**Problem details**
The result should hold only the lines from the one with "(557, 192) = (167, 327): orange" through the final line of the data below, transcribed exactly, pictures left out.

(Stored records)
__________

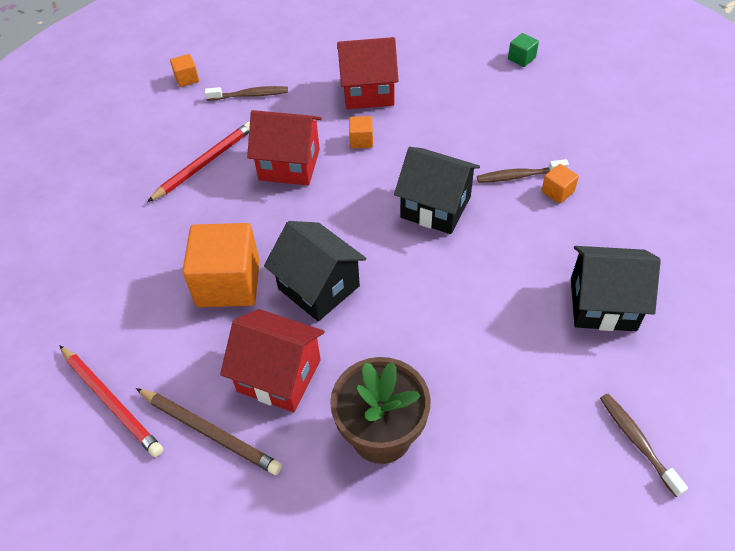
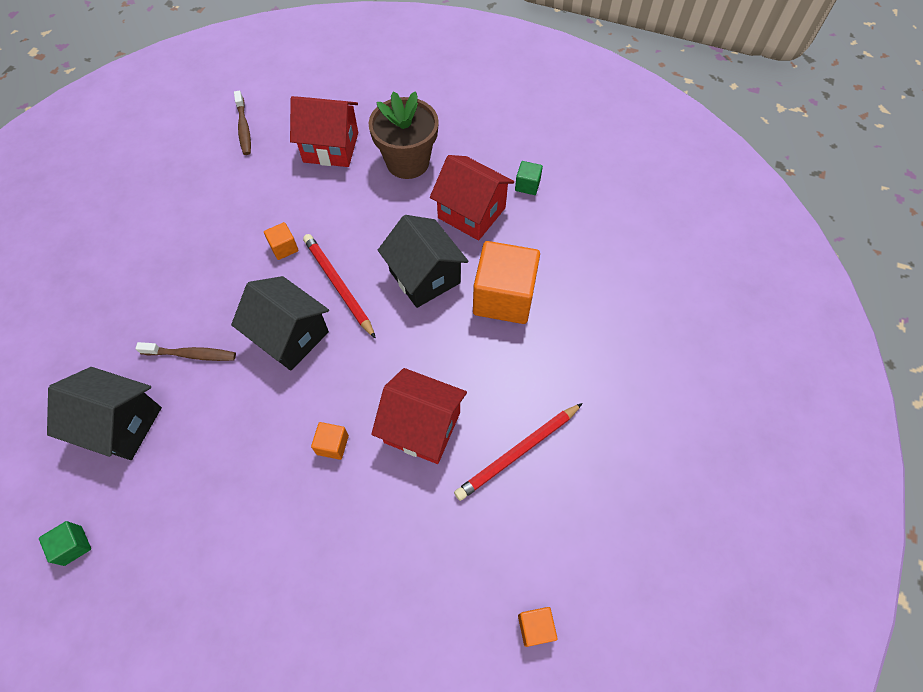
camera: 170 degrees left, 10 degrees up
(111, 402) = (601, 219): red pencil -> red pencil (338, 285)
(209, 432) = (527, 185): brown pencil -> green cube
(250, 95) = (450, 564): brown toothbrush -> none
(368, 92) = (296, 530): red house -> red house (331, 147)
(557, 192) = (167, 327): orange cube -> orange cube (284, 248)
(603, 304) = (202, 216): black house -> black house (121, 425)

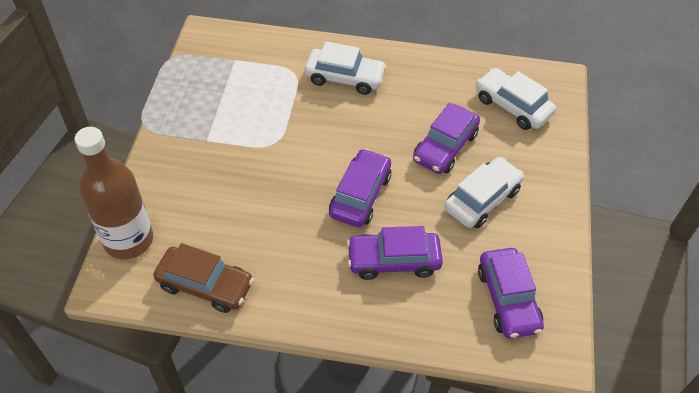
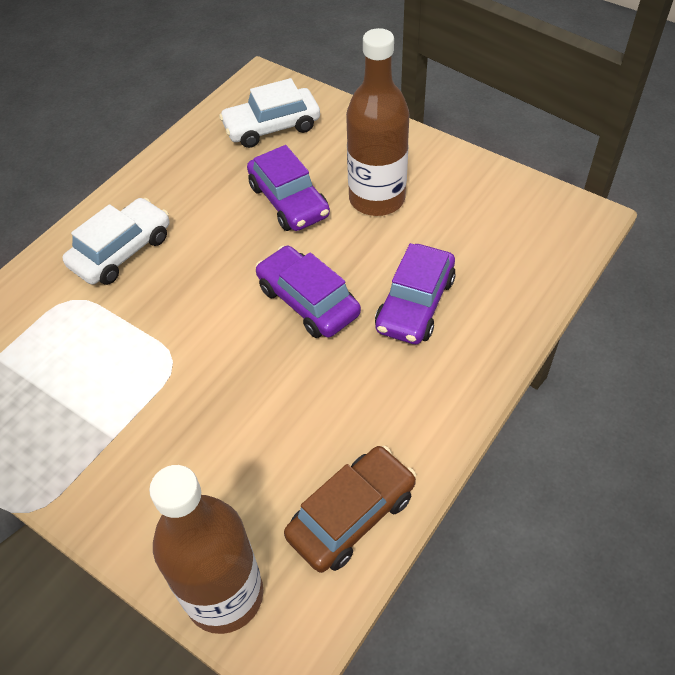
camera: 60 degrees left, 0 degrees up
(482, 199) = (377, 199): white car -> brown bottle
(508, 299) = (509, 228): purple car -> none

__________

**Response to this task**
(557, 192) = (167, 327): orange cube -> orange cube (284, 248)
(603, 304) = (202, 216): black house -> black house (121, 425)

camera: 60 degrees left, 0 degrees up
(482, 199) = (377, 199): white car -> brown bottle
(508, 299) = (509, 228): purple car -> none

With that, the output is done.